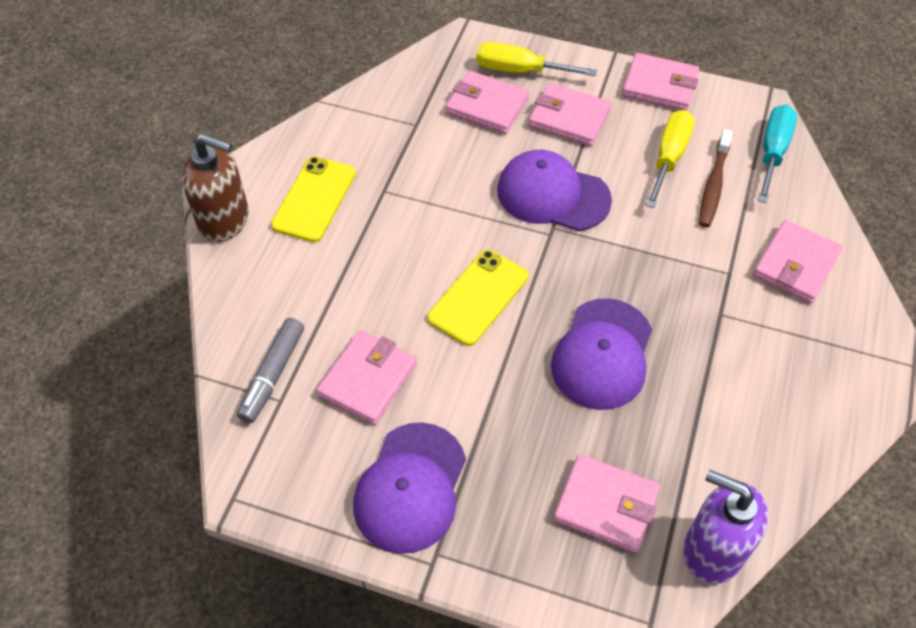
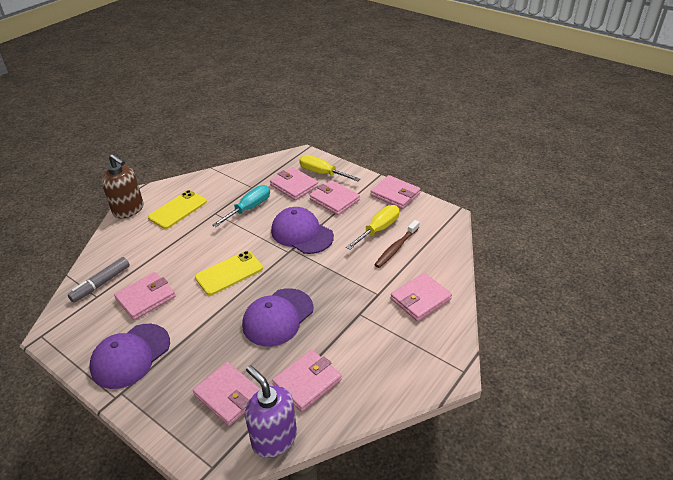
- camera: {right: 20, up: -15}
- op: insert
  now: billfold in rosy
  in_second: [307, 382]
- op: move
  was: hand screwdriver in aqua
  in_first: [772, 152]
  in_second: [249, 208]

···

*ABOUT THIS EXERCISE:* The copy you produce must repeat all the entries exactly and contain no pictures.

*ANSWER SECTION:*
- camera: {right: 20, up: -15}
- op: insert
  now: billfold in rosy
  in_second: [307, 382]
- op: move
  was: hand screwdriver in aqua
  in_first: [772, 152]
  in_second: [249, 208]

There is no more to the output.